[[ Supplied data, beginning ]]

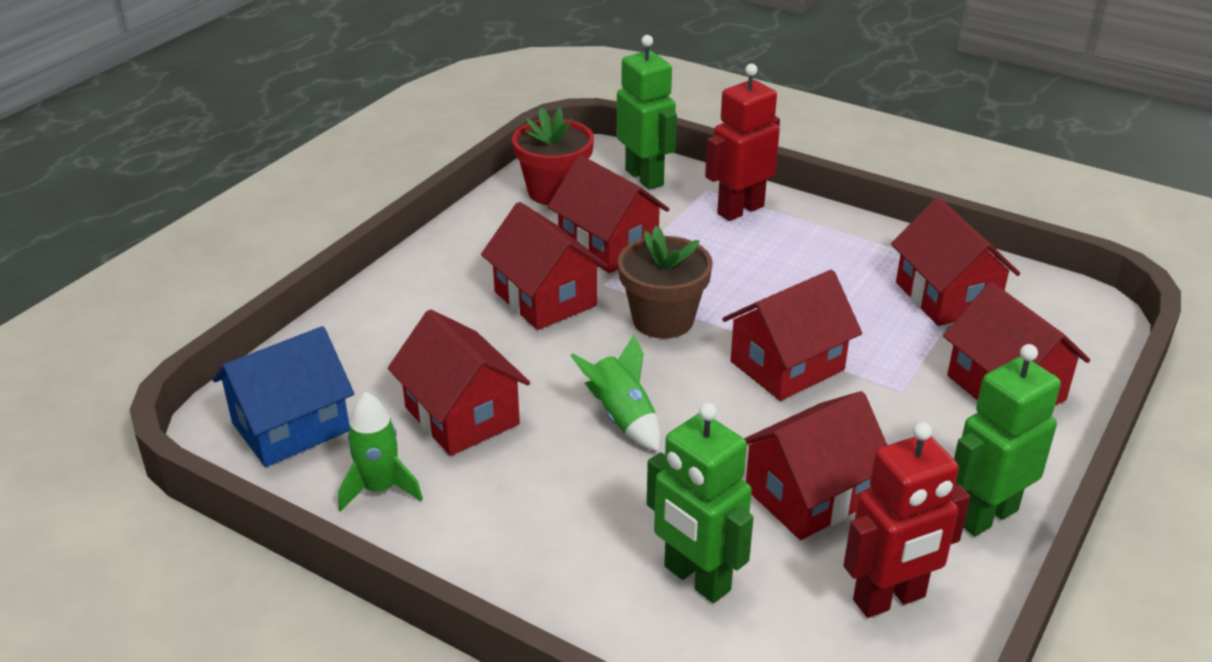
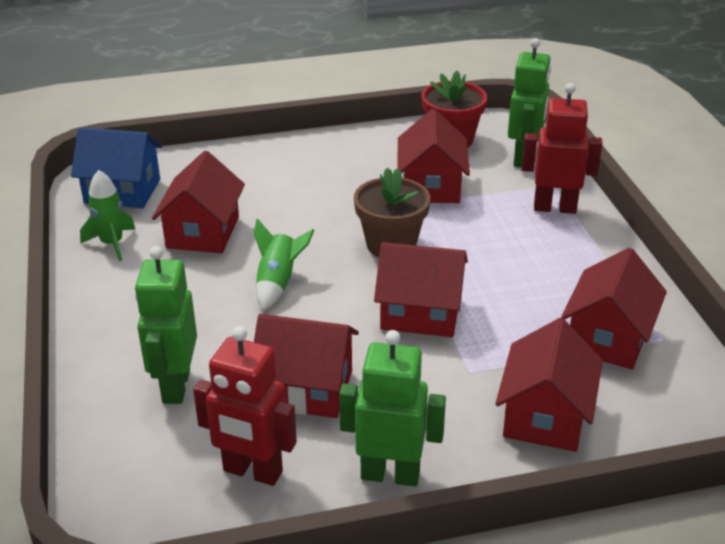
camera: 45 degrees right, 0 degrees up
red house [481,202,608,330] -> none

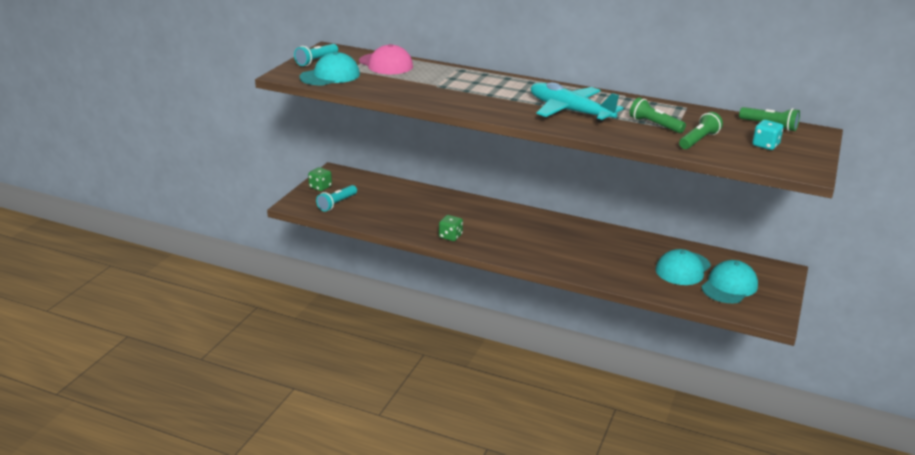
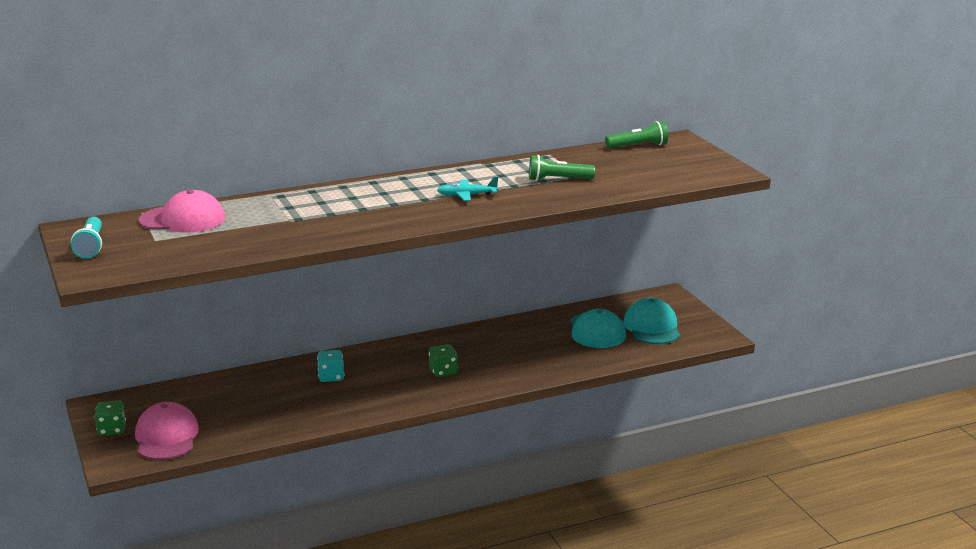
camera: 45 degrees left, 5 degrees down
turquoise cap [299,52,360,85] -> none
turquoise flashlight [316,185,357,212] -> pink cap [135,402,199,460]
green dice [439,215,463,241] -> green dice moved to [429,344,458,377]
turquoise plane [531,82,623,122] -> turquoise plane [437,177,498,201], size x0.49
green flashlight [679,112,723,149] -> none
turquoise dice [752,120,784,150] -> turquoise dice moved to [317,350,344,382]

[[ Supplied data, end ]]

§ **Directions**
Transcribe each entry above character for character, omitting pictures.

§ **Answer area**
camera: 45 degrees right, 0 degrees up
red house [481,202,608,330] -> none

camera: 45 degrees left, 5 degrees down
turquoise cap [299,52,360,85] -> none
turquoise flashlight [316,185,357,212] -> pink cap [135,402,199,460]
green dice [439,215,463,241] -> green dice moved to [429,344,458,377]
turquoise plane [531,82,623,122] -> turquoise plane [437,177,498,201], size x0.49
green flashlight [679,112,723,149] -> none
turquoise dice [752,120,784,150] -> turquoise dice moved to [317,350,344,382]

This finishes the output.